(Spatial reasoning data)

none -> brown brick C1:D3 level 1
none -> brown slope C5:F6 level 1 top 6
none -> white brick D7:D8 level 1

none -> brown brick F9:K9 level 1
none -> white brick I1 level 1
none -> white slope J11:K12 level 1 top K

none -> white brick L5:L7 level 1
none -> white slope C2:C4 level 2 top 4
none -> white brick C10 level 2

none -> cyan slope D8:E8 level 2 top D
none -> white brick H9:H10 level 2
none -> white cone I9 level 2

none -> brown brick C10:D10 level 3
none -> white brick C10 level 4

--

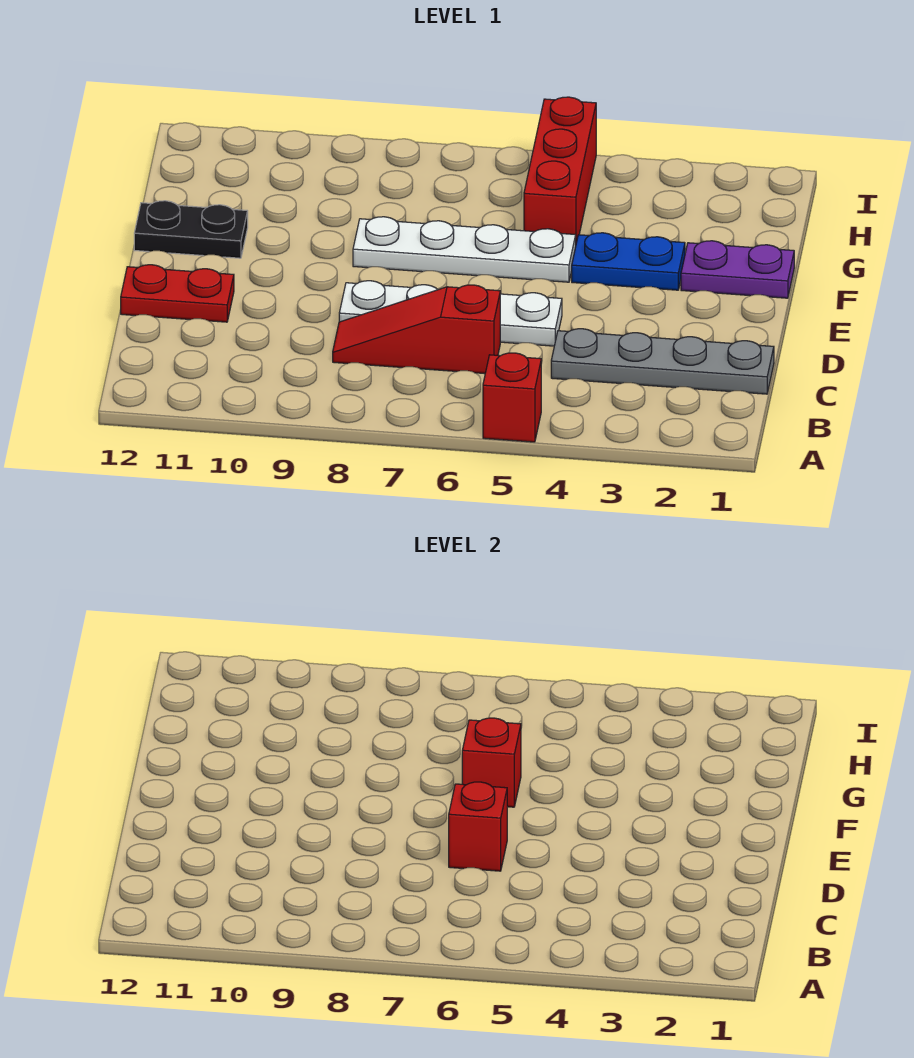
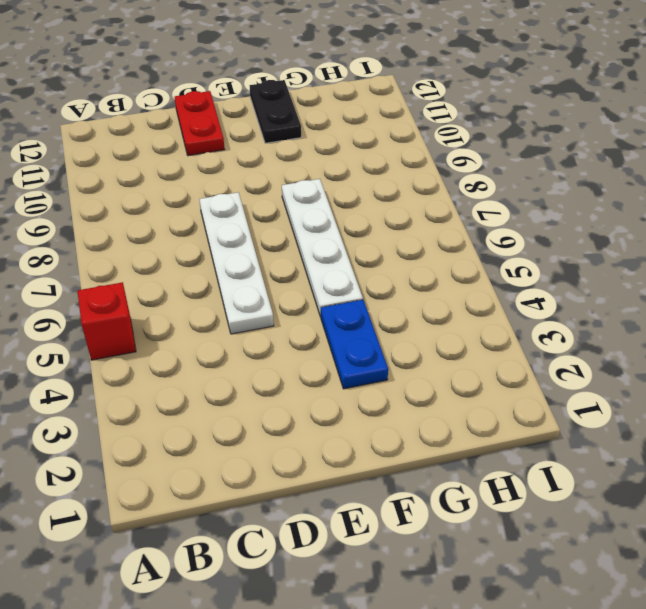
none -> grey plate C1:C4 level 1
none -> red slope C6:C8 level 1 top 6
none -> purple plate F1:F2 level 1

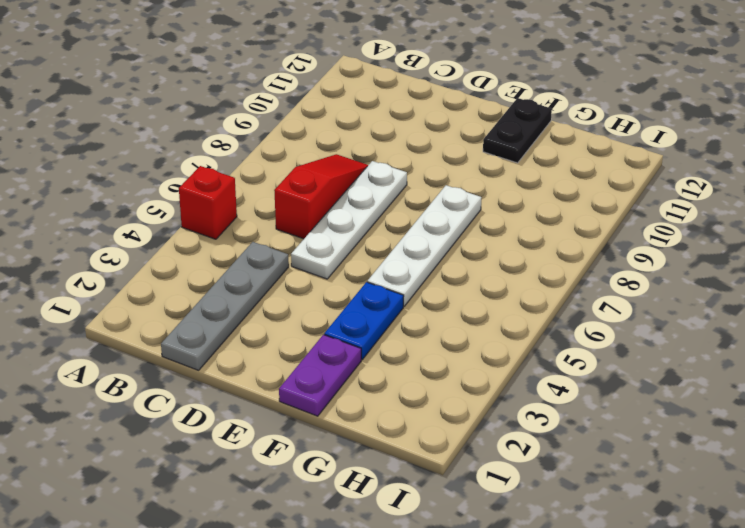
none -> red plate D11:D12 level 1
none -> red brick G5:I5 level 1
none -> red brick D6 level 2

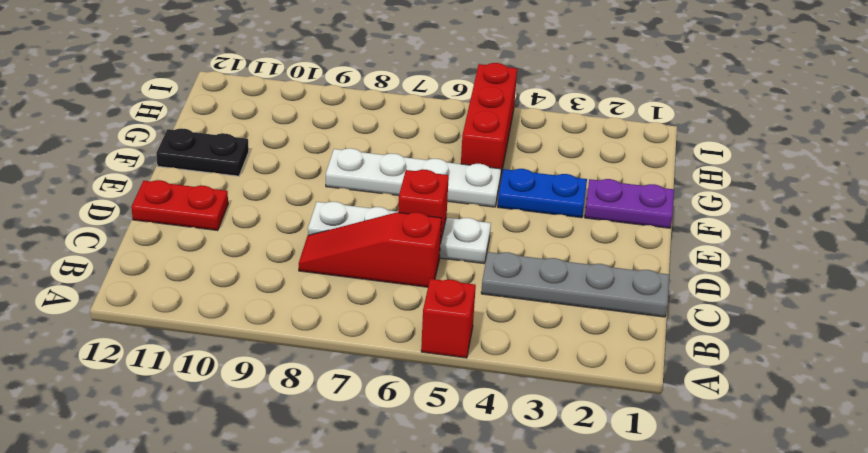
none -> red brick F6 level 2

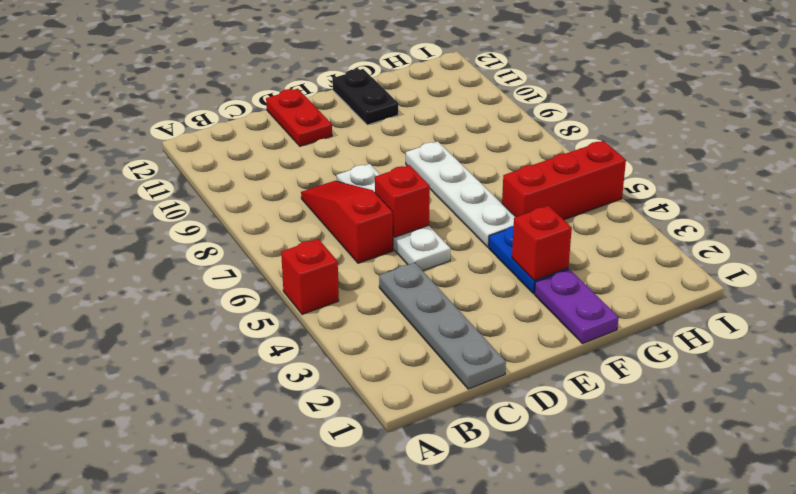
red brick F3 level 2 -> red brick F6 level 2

...

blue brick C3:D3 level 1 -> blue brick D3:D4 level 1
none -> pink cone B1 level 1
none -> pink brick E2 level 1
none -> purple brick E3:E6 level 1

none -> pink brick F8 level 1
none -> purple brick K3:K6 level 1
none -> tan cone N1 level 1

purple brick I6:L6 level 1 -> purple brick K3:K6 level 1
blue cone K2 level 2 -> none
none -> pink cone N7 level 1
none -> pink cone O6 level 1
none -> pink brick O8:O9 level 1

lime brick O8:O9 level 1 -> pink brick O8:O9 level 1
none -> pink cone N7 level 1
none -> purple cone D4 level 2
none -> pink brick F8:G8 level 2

• [What is being asked]:
Taking the records above, retype every line from the one with "none -> purple cone D4 level 2" down to the one with "none -> pink brick F8:G8 level 2", exactly and with nothing else.

• [Answer section]:
none -> purple cone D4 level 2
none -> pink brick F8:G8 level 2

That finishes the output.